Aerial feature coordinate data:
=-=-=-=-=

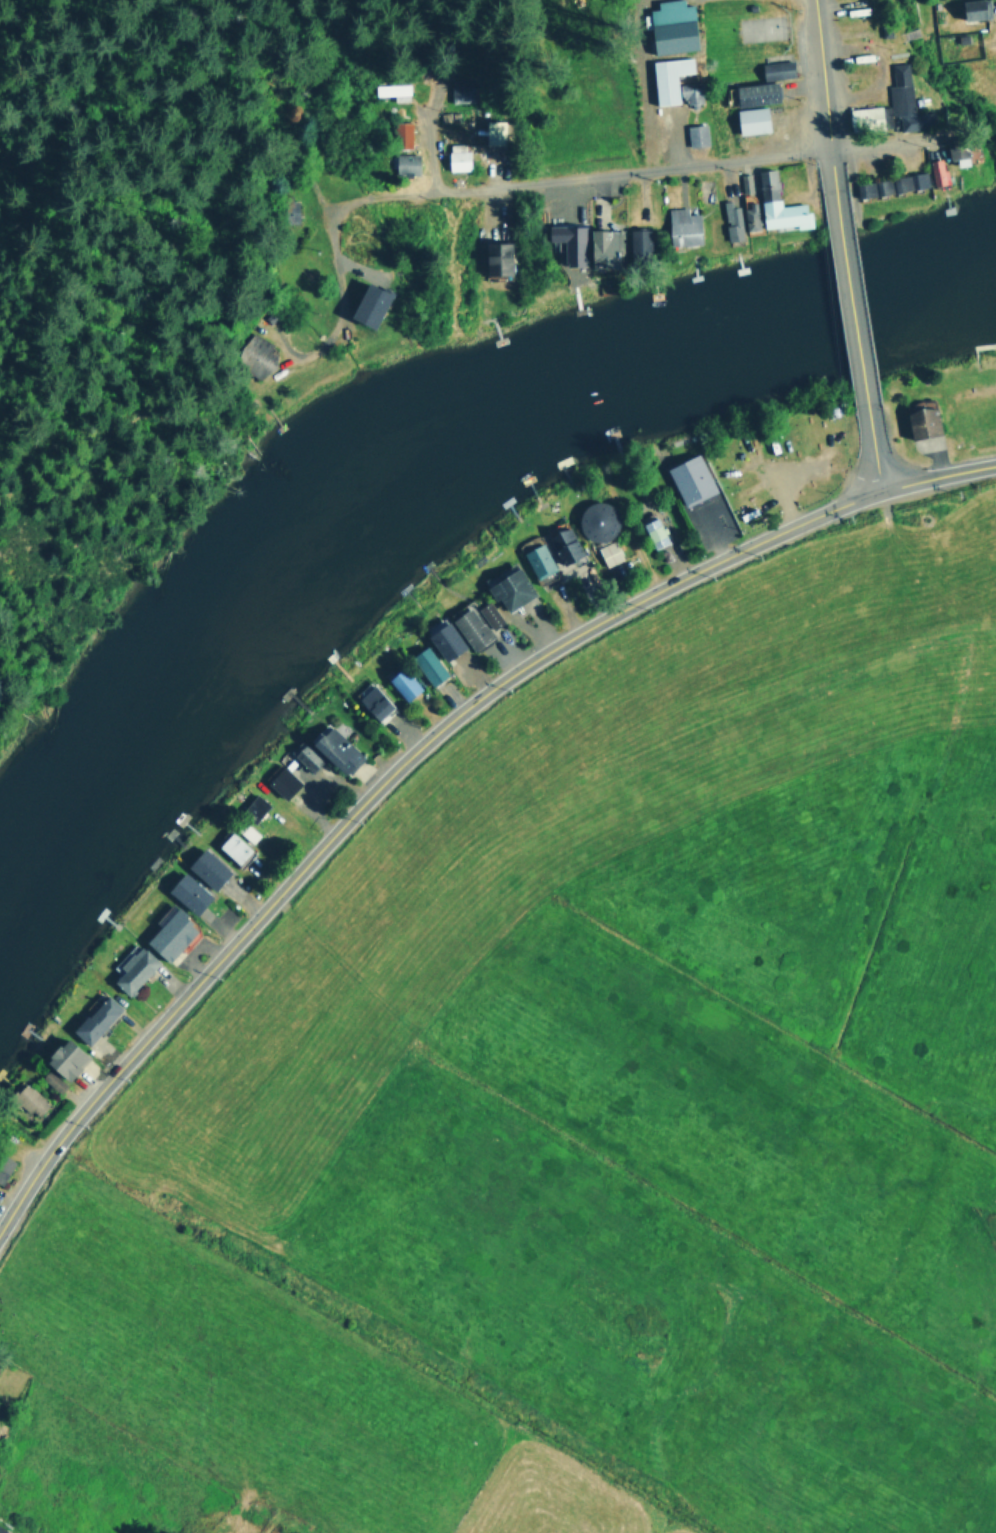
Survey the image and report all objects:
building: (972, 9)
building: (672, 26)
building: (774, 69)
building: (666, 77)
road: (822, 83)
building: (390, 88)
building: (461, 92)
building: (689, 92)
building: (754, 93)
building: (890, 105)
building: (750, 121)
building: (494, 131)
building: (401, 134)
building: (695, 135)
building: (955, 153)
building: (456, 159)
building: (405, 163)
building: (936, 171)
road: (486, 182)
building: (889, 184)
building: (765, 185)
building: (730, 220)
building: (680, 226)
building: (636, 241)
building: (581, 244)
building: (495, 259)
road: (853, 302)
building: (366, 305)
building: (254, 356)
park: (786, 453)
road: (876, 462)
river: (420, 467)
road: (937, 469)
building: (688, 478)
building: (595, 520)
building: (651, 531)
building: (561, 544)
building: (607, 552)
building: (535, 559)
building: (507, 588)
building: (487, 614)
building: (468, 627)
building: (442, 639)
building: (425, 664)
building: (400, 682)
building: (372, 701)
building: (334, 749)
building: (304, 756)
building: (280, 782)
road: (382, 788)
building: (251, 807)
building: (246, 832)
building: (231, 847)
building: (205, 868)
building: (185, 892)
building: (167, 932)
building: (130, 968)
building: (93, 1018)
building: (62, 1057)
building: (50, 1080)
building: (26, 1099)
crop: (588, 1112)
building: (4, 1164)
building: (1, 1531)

=-=-=-=-=

## BRIEF
Without including any picture, retype the entries exactly.

## ANSWER TO THIS TASK
Survey the image and report all objects:
building: (972, 9)
building: (672, 26)
building: (774, 69)
building: (666, 77)
road: (822, 83)
building: (390, 88)
building: (461, 92)
building: (689, 92)
building: (754, 93)
building: (890, 105)
building: (750, 121)
building: (494, 131)
building: (401, 134)
building: (695, 135)
building: (955, 153)
building: (456, 159)
building: (405, 163)
building: (936, 171)
road: (486, 182)
building: (889, 184)
building: (765, 185)
building: (730, 220)
building: (680, 226)
building: (636, 241)
building: (581, 244)
building: (495, 259)
road: (853, 302)
building: (366, 305)
building: (254, 356)
park: (786, 453)
road: (876, 462)
river: (420, 467)
road: (937, 469)
building: (688, 478)
building: (595, 520)
building: (651, 531)
building: (561, 544)
building: (607, 552)
building: (535, 559)
building: (507, 588)
building: (487, 614)
building: (468, 627)
building: (442, 639)
building: (425, 664)
building: (400, 682)
building: (372, 701)
building: (334, 749)
building: (304, 756)
building: (280, 782)
road: (382, 788)
building: (251, 807)
building: (246, 832)
building: (231, 847)
building: (205, 868)
building: (185, 892)
building: (167, 932)
building: (130, 968)
building: (93, 1018)
building: (62, 1057)
building: (50, 1080)
building: (26, 1099)
crop: (588, 1112)
building: (4, 1164)
building: (1, 1531)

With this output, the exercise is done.